* _INPUT FOR THIS TASK_:

[Start of Attachment]

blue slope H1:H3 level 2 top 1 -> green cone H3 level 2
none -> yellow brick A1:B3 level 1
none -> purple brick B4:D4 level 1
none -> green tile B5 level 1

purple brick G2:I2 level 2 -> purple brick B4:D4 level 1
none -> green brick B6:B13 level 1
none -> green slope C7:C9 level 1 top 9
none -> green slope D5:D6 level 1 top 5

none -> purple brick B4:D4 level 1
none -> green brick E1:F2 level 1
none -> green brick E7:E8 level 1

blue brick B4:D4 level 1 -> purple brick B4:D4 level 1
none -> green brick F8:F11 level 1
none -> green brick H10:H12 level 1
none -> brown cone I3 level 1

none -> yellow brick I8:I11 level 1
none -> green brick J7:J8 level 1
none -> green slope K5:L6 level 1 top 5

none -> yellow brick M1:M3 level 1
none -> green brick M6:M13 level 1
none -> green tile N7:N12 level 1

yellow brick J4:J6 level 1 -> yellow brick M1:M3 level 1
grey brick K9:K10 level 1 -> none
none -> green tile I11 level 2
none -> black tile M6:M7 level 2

[End of Attachment]
[Start of Attachment]

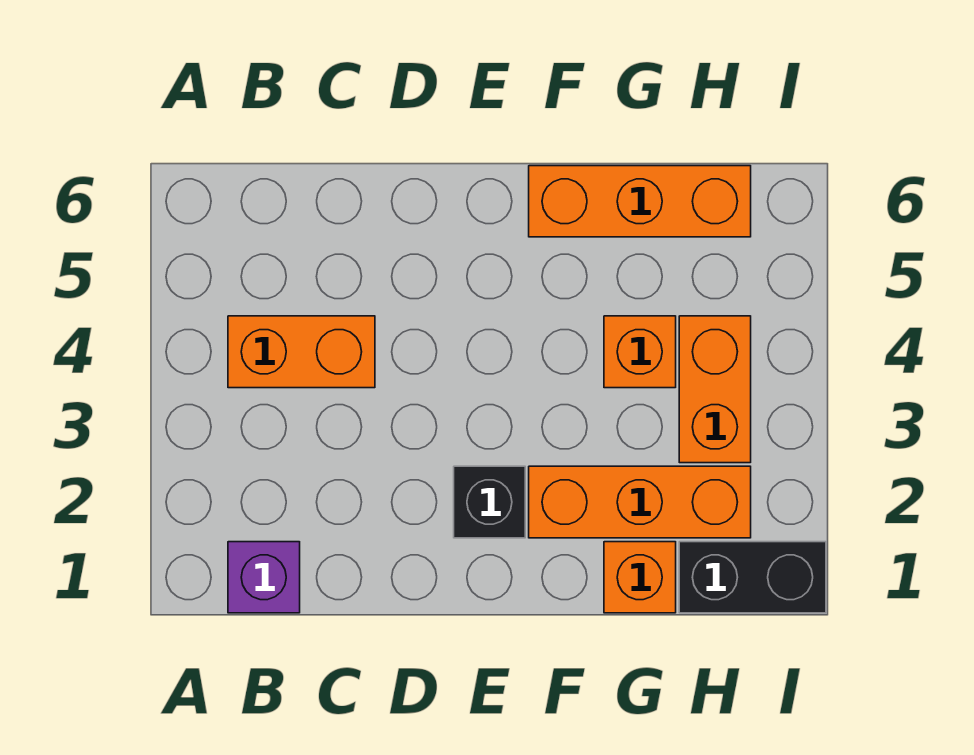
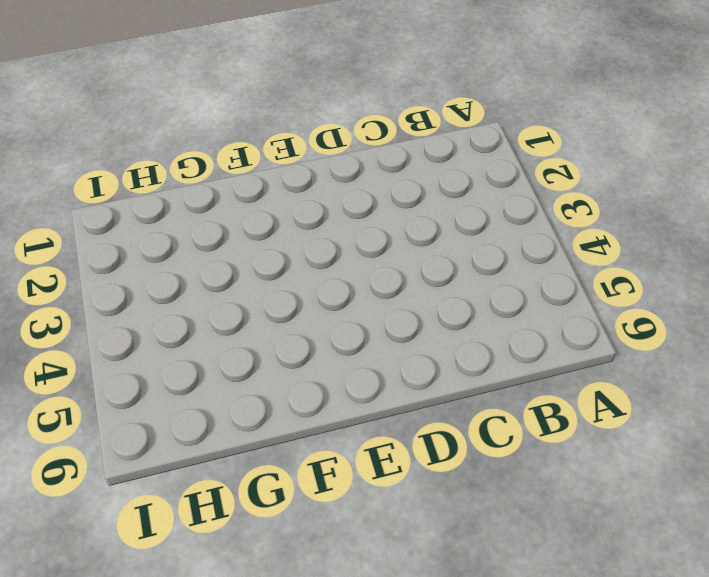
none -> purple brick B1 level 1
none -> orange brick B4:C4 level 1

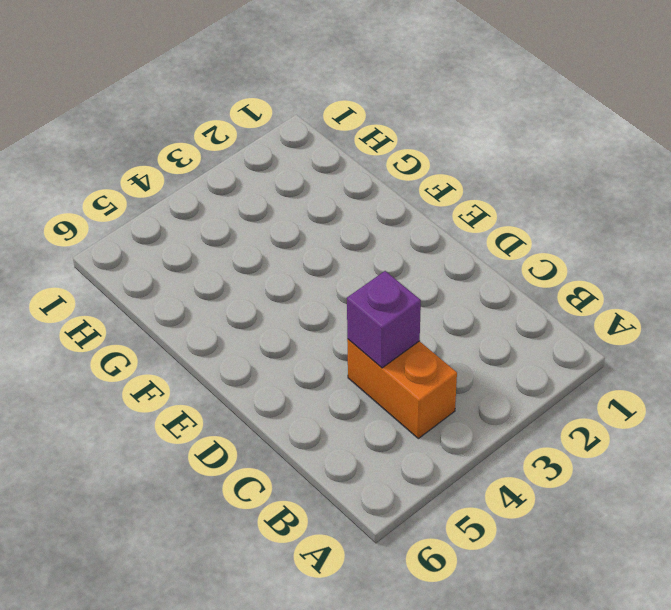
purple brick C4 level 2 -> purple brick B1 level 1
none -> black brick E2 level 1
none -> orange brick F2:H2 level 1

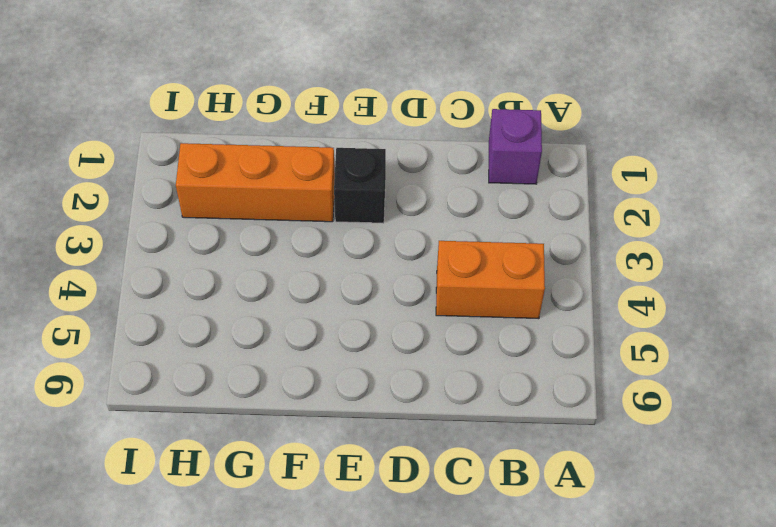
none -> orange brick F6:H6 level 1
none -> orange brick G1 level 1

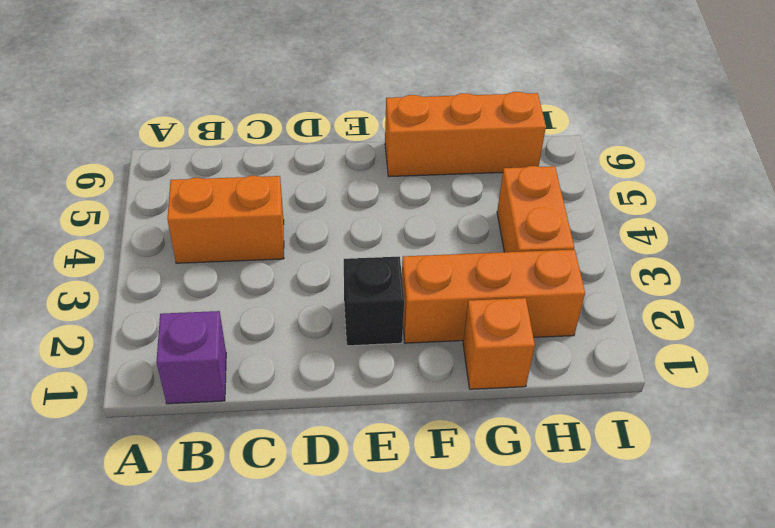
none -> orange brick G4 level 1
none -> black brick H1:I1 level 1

[End of Attachment]

* _WHAT YOU WILL DO_: Filter the entries and keep only the lines holding "blue".

* _YOUR RESPONSE_:
blue slope H1:H3 level 2 top 1 -> green cone H3 level 2
blue brick B4:D4 level 1 -> purple brick B4:D4 level 1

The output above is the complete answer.